_Exercise brief:_ Beginning with the line that holds "none -> tan cone L10 level 3" and ending with the last line below, repeat each line exactly, leaving any pictures out.

^^^^^^^^^^^^^^^^

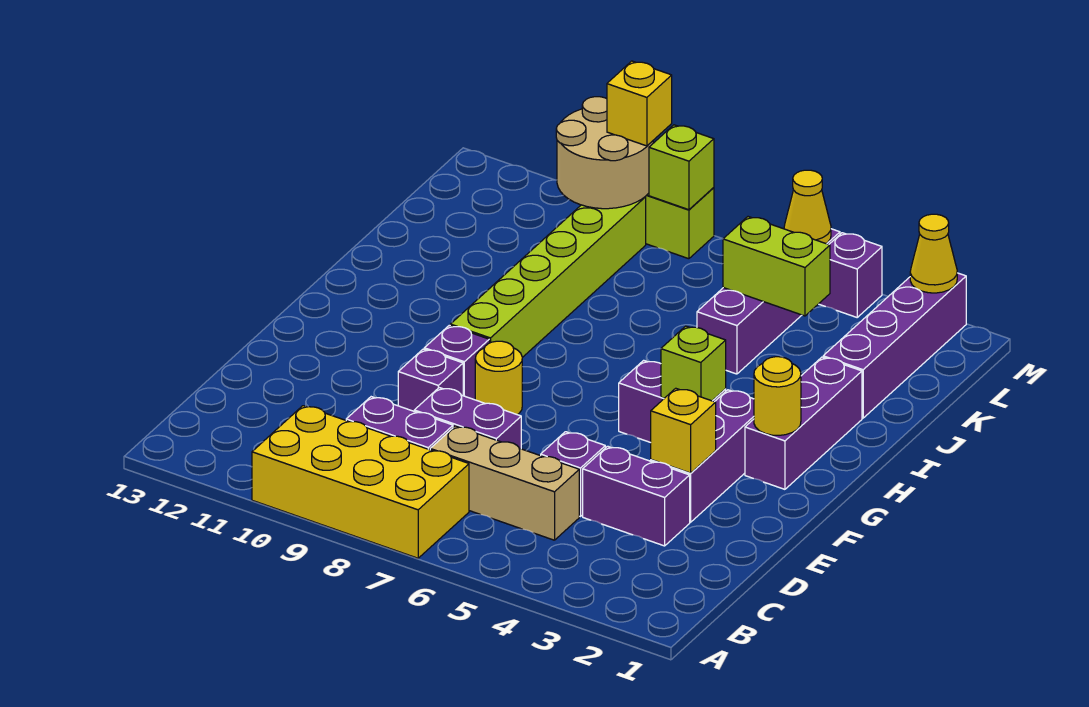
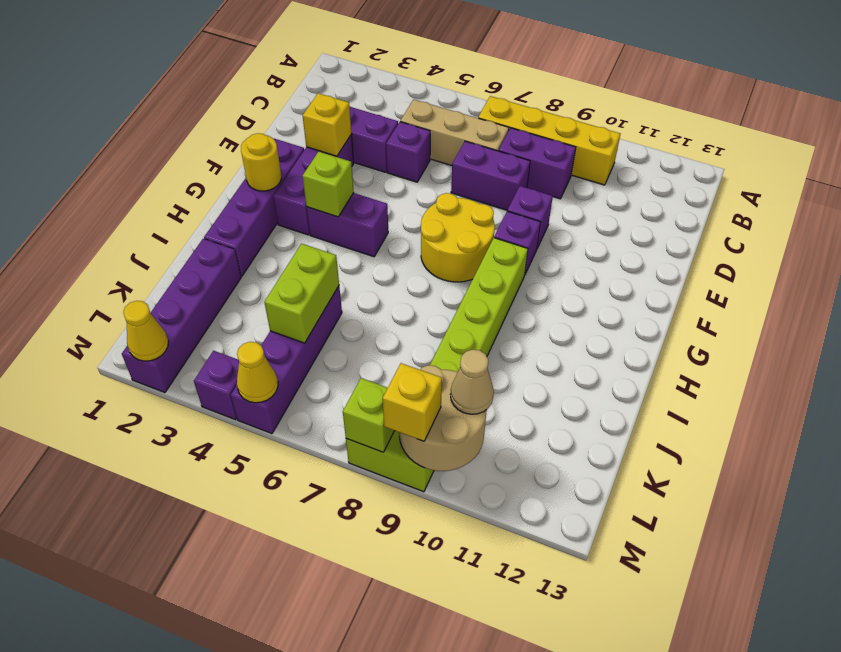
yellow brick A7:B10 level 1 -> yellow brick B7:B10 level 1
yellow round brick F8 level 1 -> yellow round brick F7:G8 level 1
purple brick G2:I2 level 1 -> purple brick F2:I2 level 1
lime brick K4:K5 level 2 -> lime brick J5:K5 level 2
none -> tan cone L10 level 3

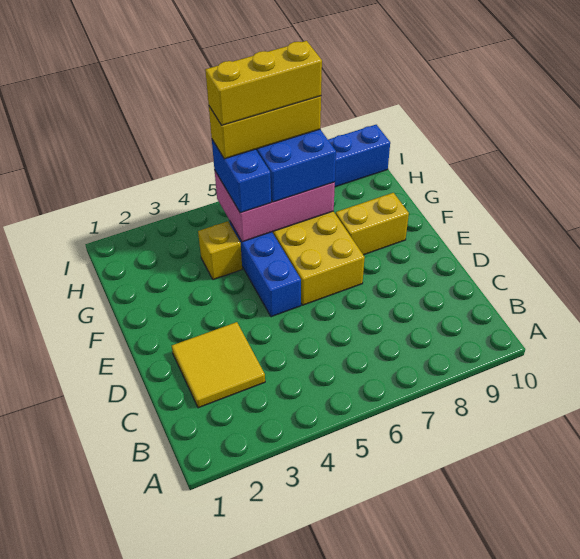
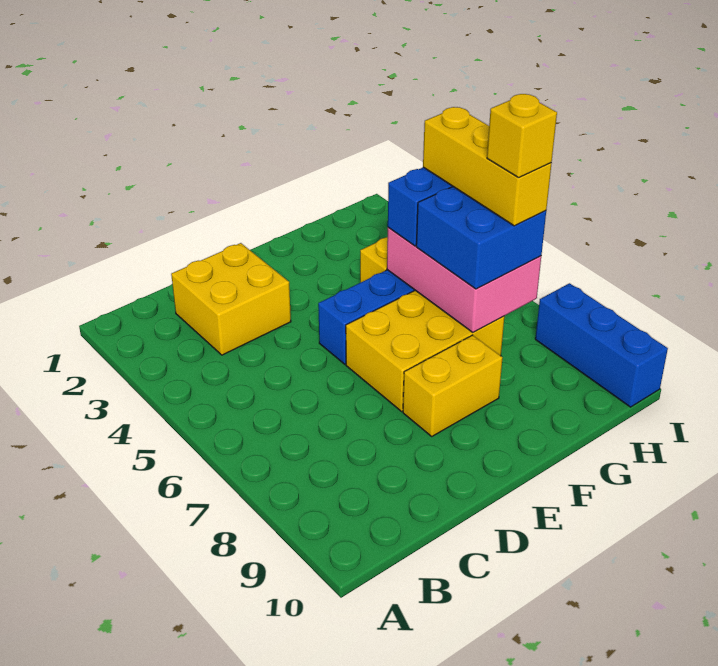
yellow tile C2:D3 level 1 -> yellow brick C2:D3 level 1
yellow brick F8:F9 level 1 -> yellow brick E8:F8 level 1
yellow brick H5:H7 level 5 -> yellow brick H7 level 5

^^^^^^^^^^^^^^^^

_Response to the exercise:_
none -> tan cone L10 level 3

yellow tile C2:D3 level 1 -> yellow brick C2:D3 level 1
yellow brick F8:F9 level 1 -> yellow brick E8:F8 level 1
yellow brick H5:H7 level 5 -> yellow brick H7 level 5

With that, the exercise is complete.